------ Given data ------

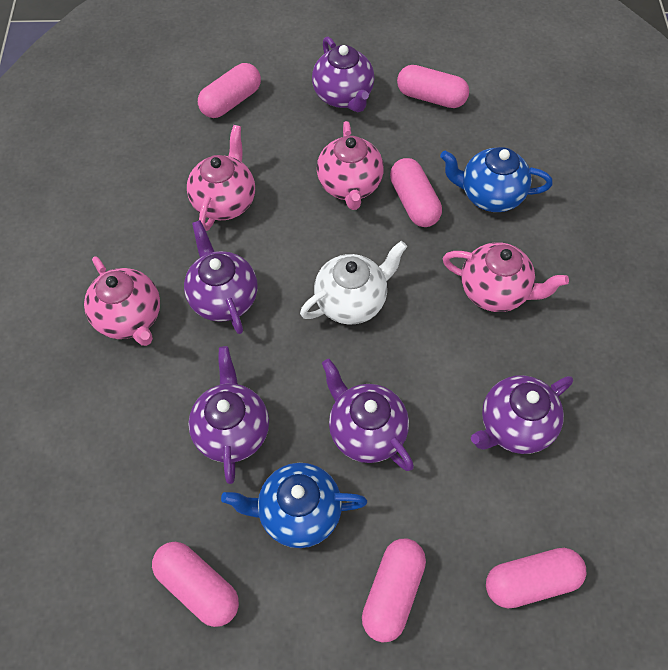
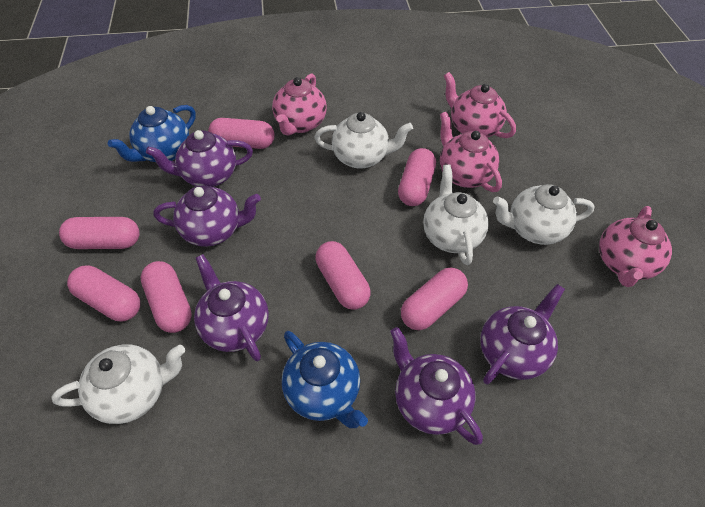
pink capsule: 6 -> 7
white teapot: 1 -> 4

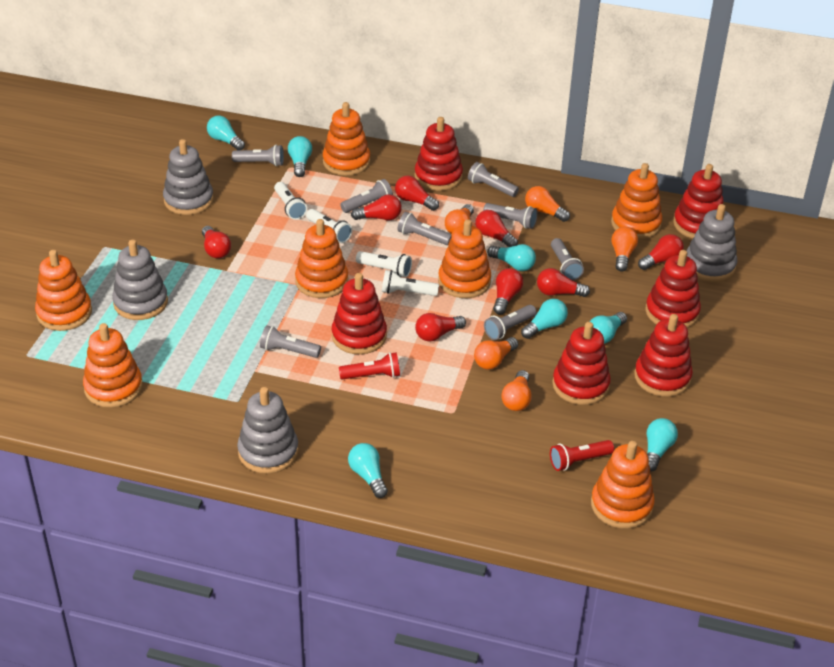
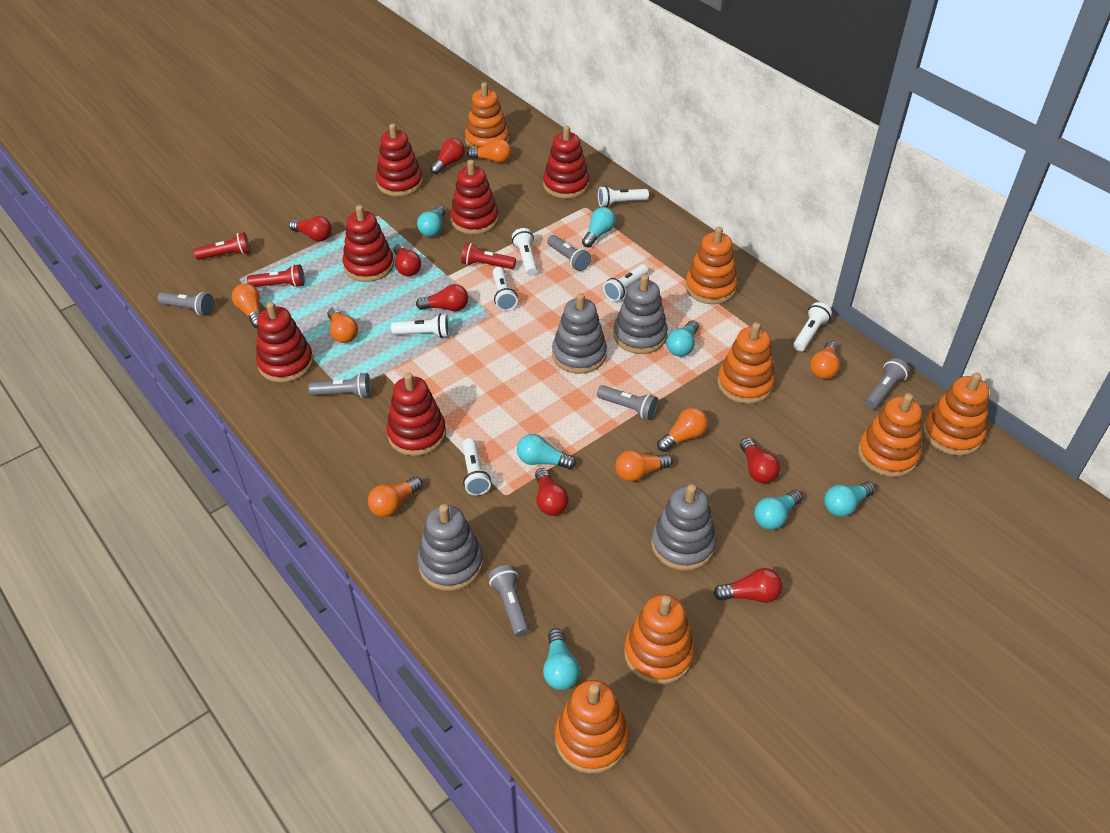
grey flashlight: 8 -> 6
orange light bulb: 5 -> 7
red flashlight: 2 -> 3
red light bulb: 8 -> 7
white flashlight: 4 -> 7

------

(Action item)
An exact restatement of every record is required. Omit the images.

(Answer to the exercise)
pink capsule: 6 -> 7
white teapot: 1 -> 4

grey flashlight: 8 -> 6
orange light bulb: 5 -> 7
red flashlight: 2 -> 3
red light bulb: 8 -> 7
white flashlight: 4 -> 7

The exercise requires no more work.